== Excerpted data ==
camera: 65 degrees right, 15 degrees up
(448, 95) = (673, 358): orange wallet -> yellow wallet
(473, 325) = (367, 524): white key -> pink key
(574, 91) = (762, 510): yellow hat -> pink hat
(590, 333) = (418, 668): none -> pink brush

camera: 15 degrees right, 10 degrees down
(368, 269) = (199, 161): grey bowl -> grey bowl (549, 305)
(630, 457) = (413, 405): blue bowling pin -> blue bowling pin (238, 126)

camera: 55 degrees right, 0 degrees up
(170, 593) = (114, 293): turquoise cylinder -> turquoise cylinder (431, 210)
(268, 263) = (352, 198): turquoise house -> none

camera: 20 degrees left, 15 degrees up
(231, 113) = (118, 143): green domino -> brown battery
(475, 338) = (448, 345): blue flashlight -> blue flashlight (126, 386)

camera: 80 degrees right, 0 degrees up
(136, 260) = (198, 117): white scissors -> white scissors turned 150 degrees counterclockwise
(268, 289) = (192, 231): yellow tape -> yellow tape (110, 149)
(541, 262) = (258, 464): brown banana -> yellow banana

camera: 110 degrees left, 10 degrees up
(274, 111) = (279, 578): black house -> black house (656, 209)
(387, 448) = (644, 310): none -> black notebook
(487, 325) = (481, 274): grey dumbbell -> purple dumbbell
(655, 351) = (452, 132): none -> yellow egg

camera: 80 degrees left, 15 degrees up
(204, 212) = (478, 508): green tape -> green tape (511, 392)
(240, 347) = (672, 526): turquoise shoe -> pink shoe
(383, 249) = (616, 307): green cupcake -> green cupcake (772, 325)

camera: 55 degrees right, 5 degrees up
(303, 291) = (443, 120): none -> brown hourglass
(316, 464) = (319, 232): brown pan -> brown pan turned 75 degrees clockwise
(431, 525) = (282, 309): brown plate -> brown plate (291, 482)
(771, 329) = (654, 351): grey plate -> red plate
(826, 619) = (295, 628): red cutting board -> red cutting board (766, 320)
===
Assignment:
The required output is the number of lines in the records that contain the word "pink", with nothing added.

Result of this task:
4